▸ **DESCRIPTION OF THE TASK**:
Give exactly the lines from the one with "none -> lime 1x2 plate [463,224,559,311]" through the final line of the listing below, both included, leaving out any pictures.

▸ **DATA**:
^^^^

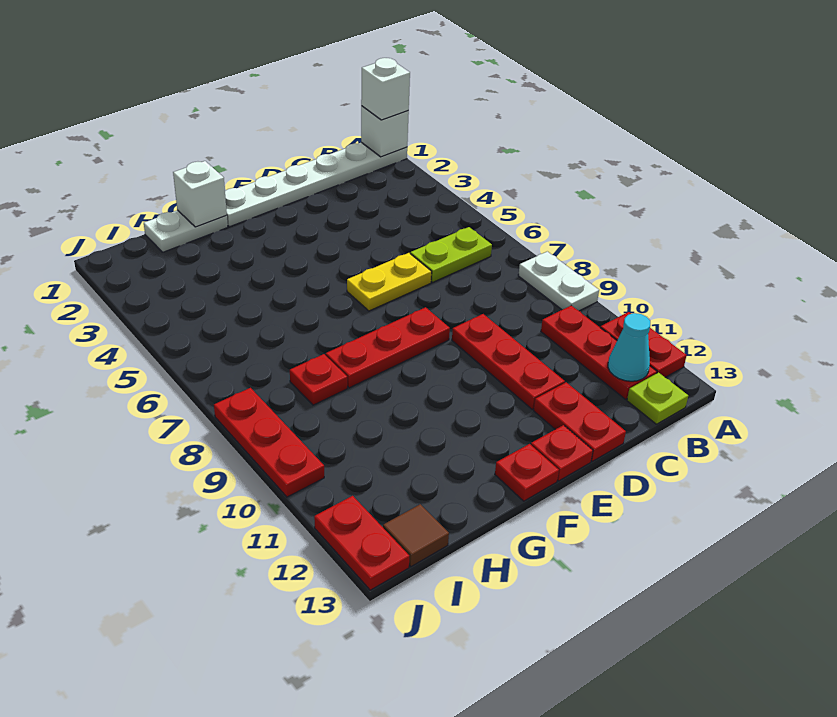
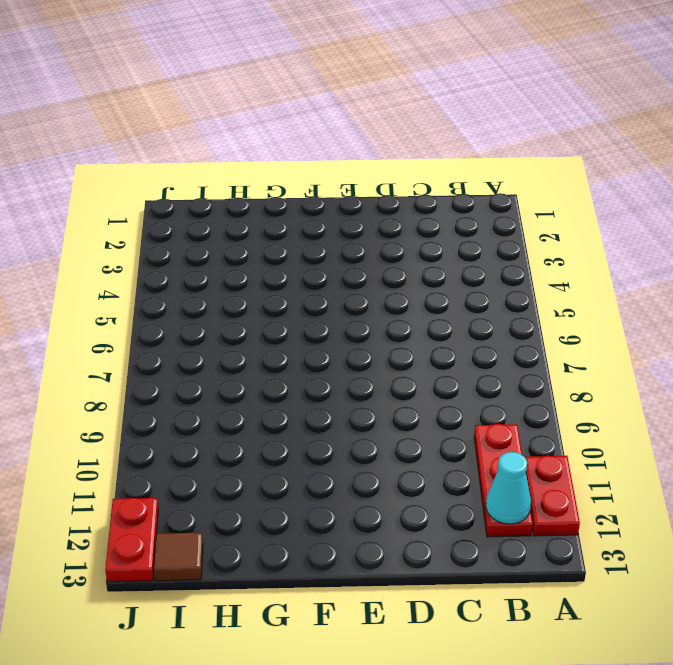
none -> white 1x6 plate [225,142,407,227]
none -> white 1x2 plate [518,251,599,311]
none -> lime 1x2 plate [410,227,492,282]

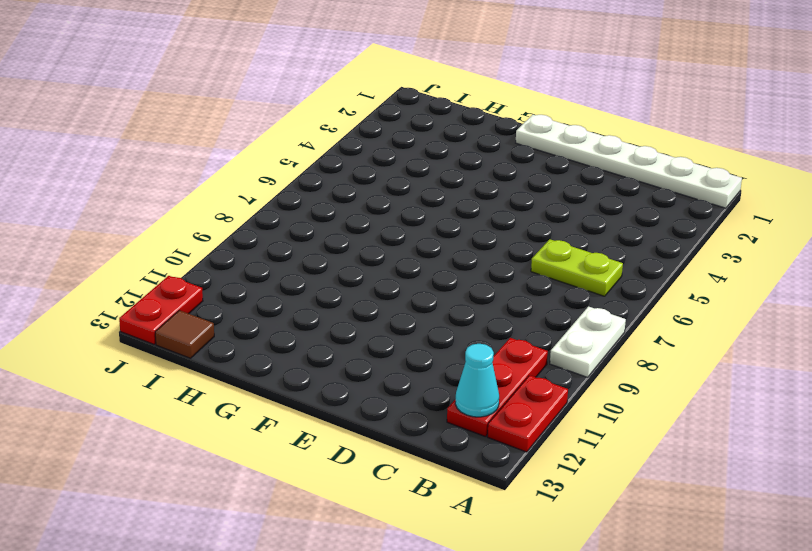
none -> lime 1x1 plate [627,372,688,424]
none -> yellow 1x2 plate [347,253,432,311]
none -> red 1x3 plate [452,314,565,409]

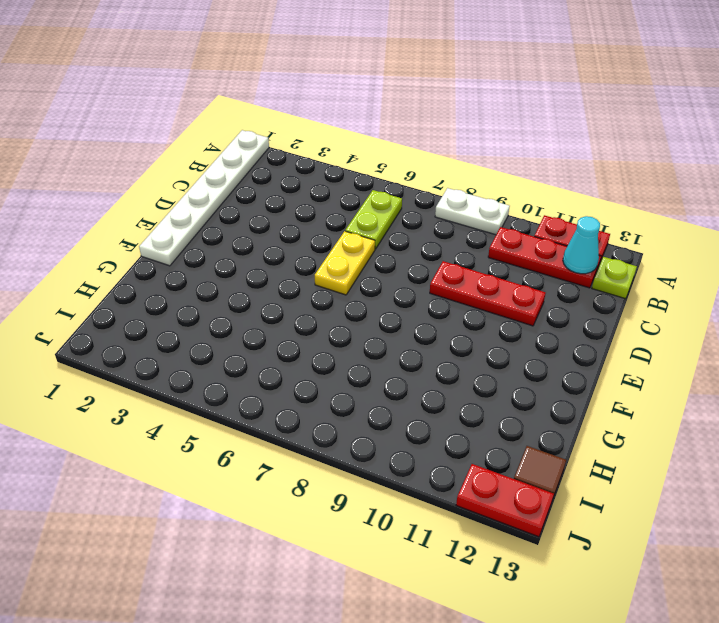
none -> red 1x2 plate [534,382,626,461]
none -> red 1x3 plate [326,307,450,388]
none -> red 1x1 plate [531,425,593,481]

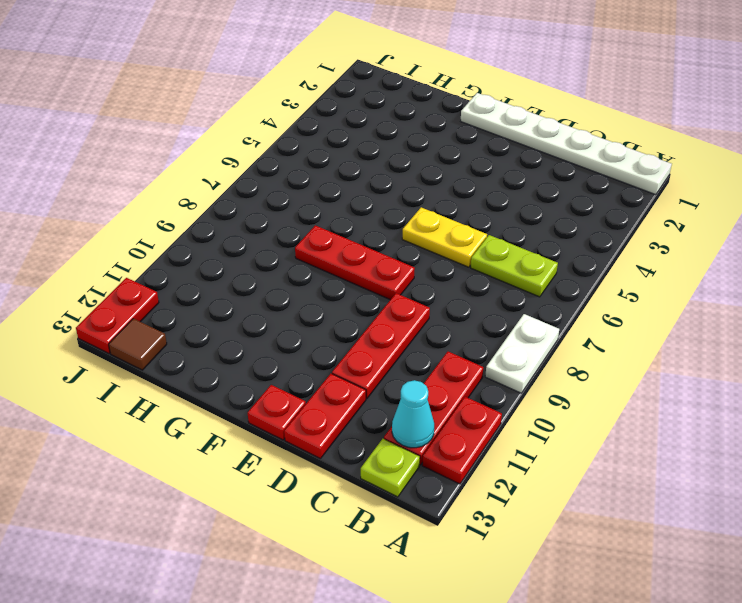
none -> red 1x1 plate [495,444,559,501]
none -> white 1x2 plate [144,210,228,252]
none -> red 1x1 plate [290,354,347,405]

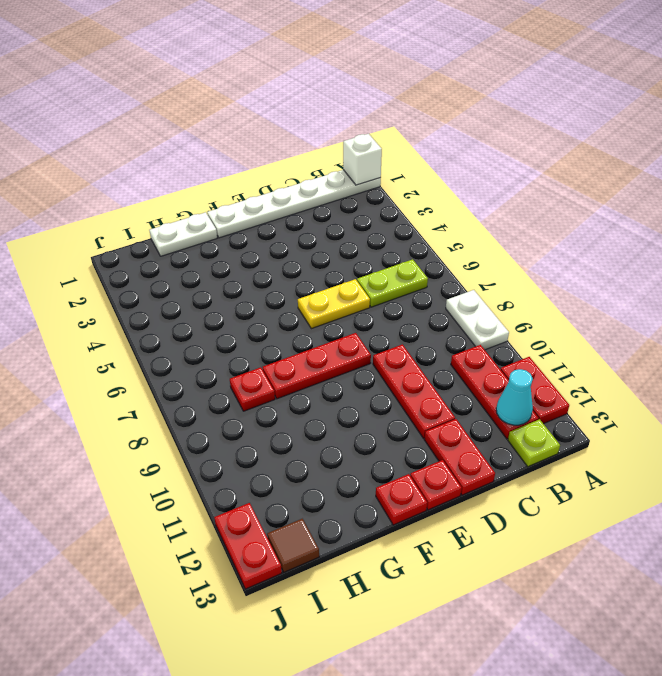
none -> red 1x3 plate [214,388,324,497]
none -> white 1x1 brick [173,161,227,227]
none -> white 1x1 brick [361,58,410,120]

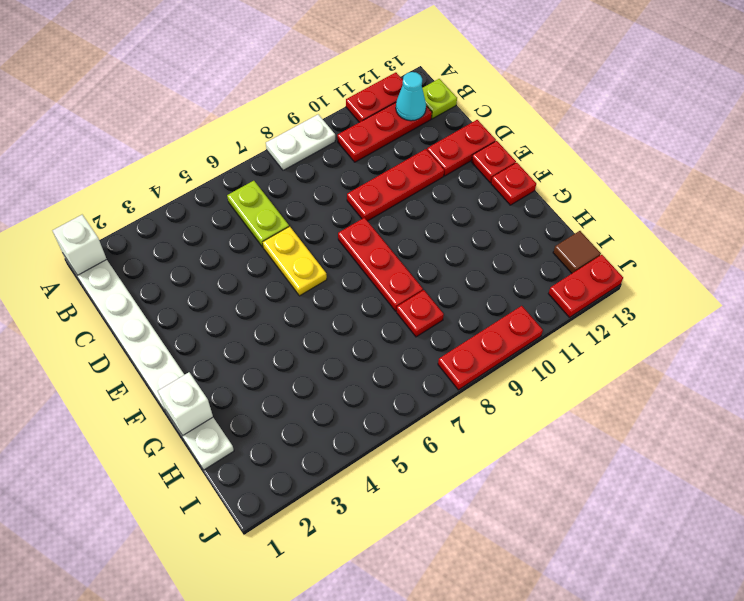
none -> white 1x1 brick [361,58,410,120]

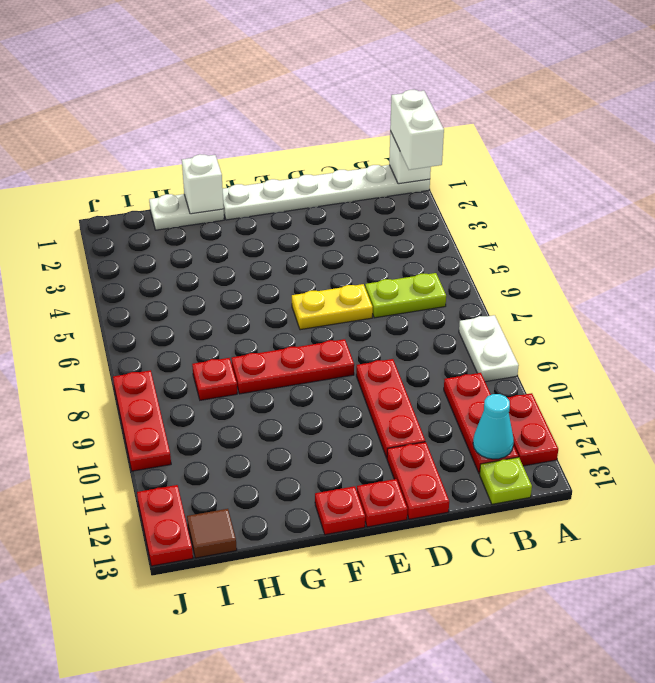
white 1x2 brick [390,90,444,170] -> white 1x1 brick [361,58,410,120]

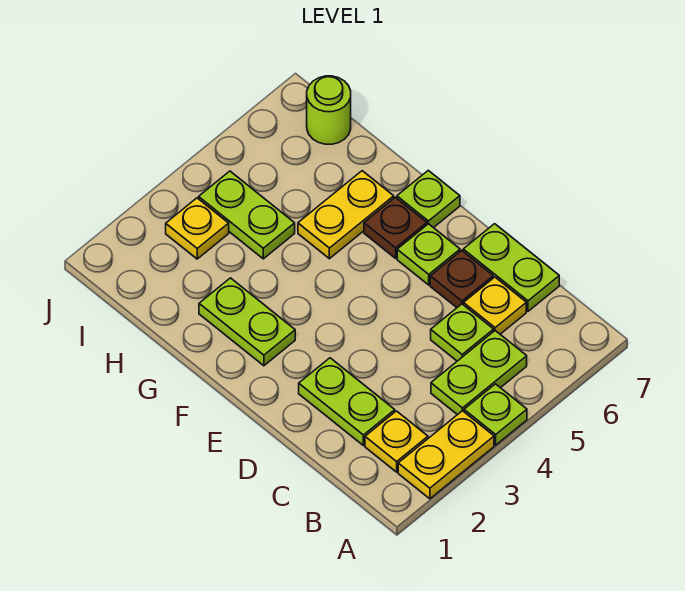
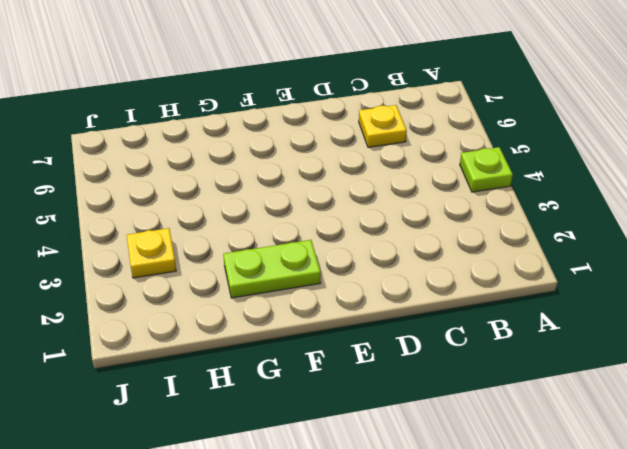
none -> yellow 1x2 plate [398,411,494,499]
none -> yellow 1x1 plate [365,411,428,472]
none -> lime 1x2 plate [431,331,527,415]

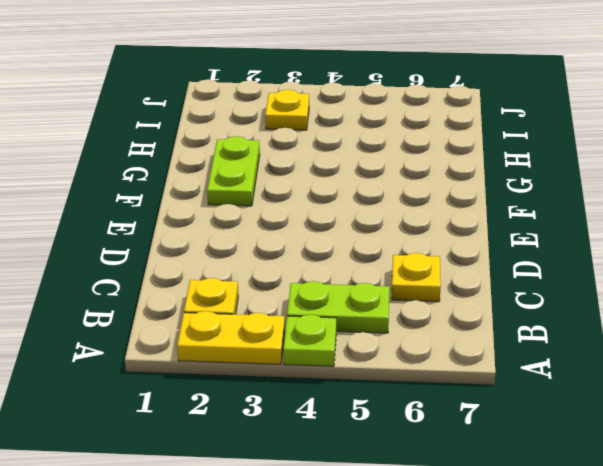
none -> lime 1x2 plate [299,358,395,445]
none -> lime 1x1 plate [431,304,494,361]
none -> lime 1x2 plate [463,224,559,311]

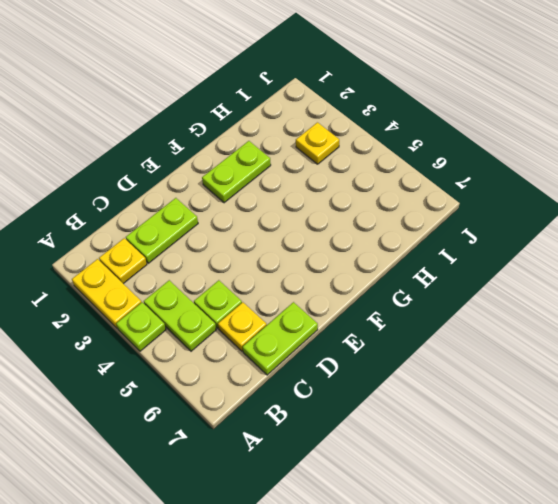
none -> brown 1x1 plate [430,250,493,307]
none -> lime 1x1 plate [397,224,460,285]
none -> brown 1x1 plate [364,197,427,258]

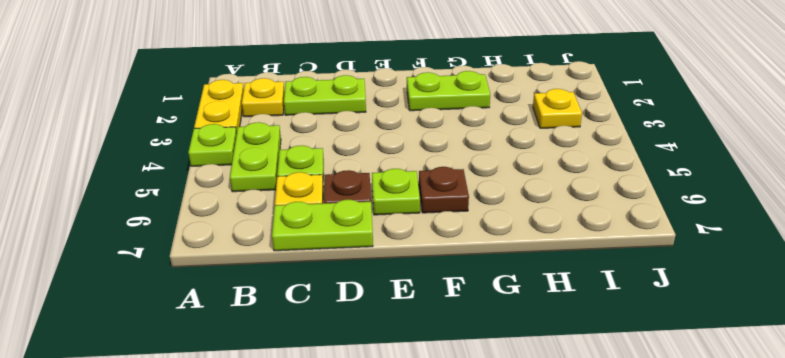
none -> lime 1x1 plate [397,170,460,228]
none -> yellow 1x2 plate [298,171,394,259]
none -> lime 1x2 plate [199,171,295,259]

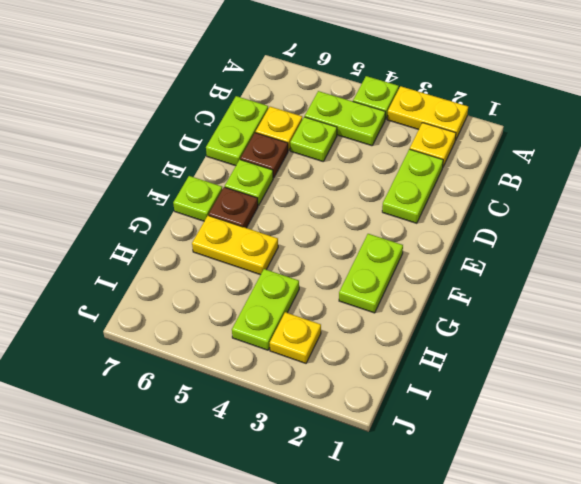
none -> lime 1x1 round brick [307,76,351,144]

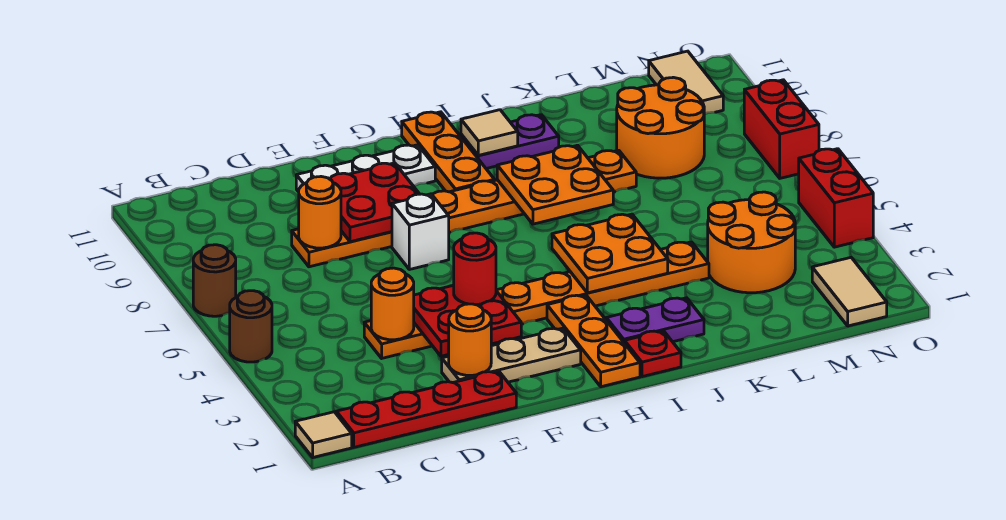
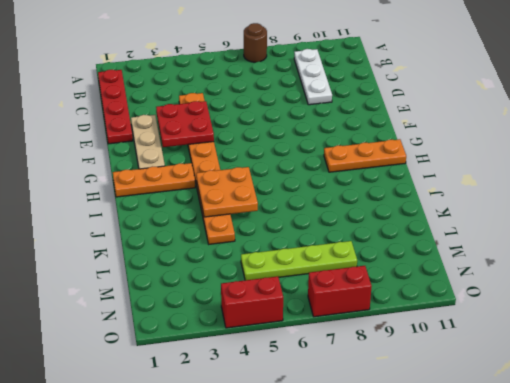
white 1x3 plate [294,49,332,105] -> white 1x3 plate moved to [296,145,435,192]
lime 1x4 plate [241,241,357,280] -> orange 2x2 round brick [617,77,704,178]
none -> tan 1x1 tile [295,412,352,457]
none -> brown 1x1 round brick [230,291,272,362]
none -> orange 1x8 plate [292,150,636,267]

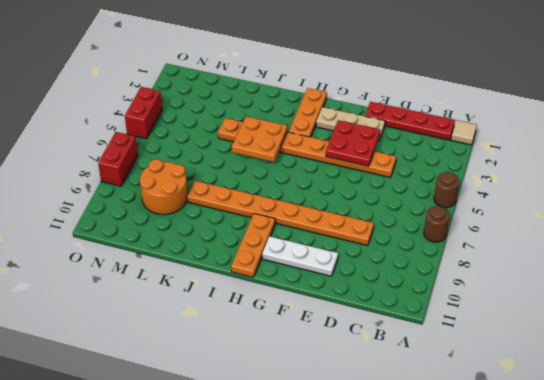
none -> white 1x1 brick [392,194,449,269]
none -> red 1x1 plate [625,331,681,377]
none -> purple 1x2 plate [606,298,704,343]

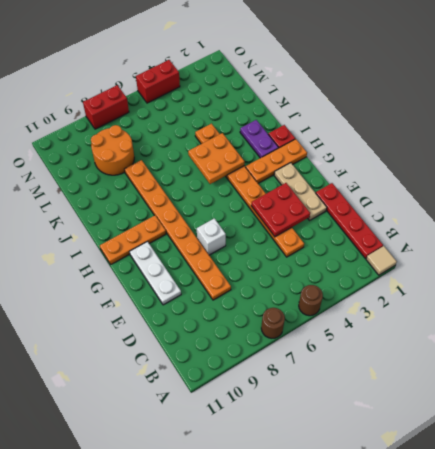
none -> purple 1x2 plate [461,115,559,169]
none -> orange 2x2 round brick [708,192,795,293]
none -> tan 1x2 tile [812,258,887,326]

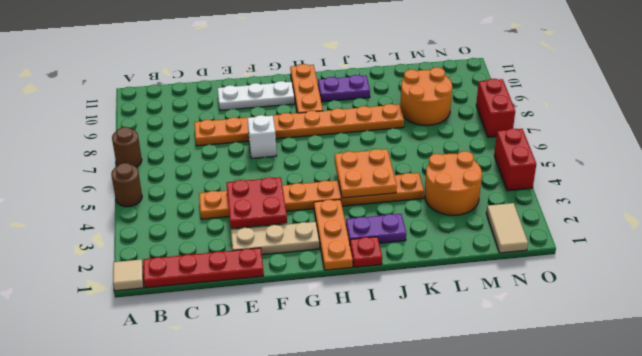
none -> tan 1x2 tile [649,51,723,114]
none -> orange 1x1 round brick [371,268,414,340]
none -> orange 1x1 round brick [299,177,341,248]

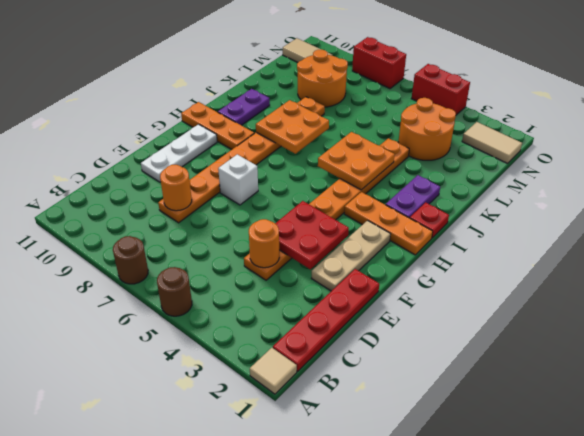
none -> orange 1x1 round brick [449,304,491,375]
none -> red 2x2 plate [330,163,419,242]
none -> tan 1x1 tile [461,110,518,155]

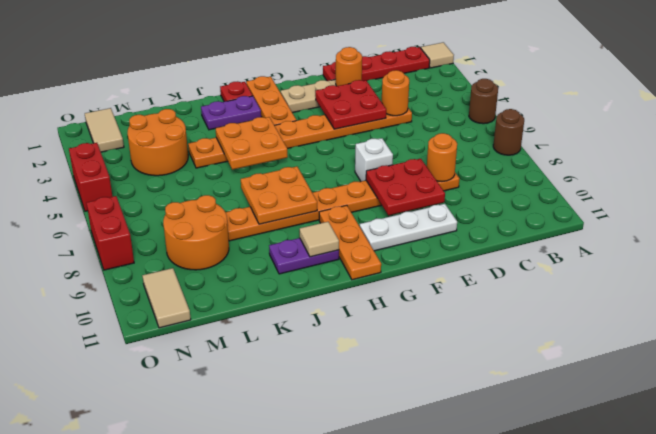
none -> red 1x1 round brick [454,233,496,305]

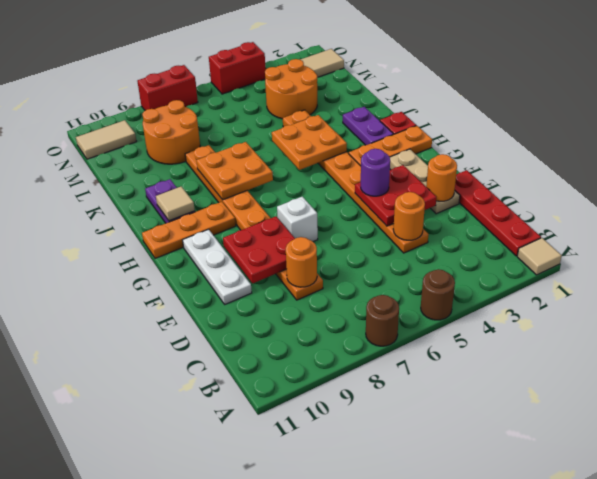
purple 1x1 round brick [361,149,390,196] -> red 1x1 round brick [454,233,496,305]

^^^^

▸ **ANSWER SECTION**:
none -> lime 1x2 plate [463,224,559,311]

none -> brown 1x1 plate [430,250,493,307]
none -> lime 1x1 plate [397,224,460,285]
none -> brown 1x1 plate [364,197,427,258]

none -> lime 1x1 plate [397,170,460,228]
none -> yellow 1x2 plate [298,171,394,259]
none -> lime 1x2 plate [199,171,295,259]

none -> lime 1x1 round brick [307,76,351,144]

white 1x3 plate [294,49,332,105] -> white 1x3 plate moved to [296,145,435,192]
lime 1x4 plate [241,241,357,280] -> orange 2x2 round brick [617,77,704,178]
none -> tan 1x1 tile [295,412,352,457]
none -> brown 1x1 round brick [230,291,272,362]
none -> orange 1x8 plate [292,150,636,267]

none -> white 1x1 brick [392,194,449,269]
none -> red 1x1 plate [625,331,681,377]
none -> purple 1x2 plate [606,298,704,343]

none -> purple 1x2 plate [461,115,559,169]
none -> orange 2x2 round brick [708,192,795,293]
none -> tan 1x2 tile [812,258,887,326]

none -> tan 1x2 tile [649,51,723,114]
none -> orange 1x1 round brick [371,268,414,340]
none -> orange 1x1 round brick [299,177,341,248]

none -> orange 1x1 round brick [449,304,491,375]
none -> red 2x2 plate [330,163,419,242]
none -> tan 1x1 tile [461,110,518,155]

none -> red 1x1 round brick [454,233,496,305]

purple 1x1 round brick [361,149,390,196] -> red 1x1 round brick [454,233,496,305]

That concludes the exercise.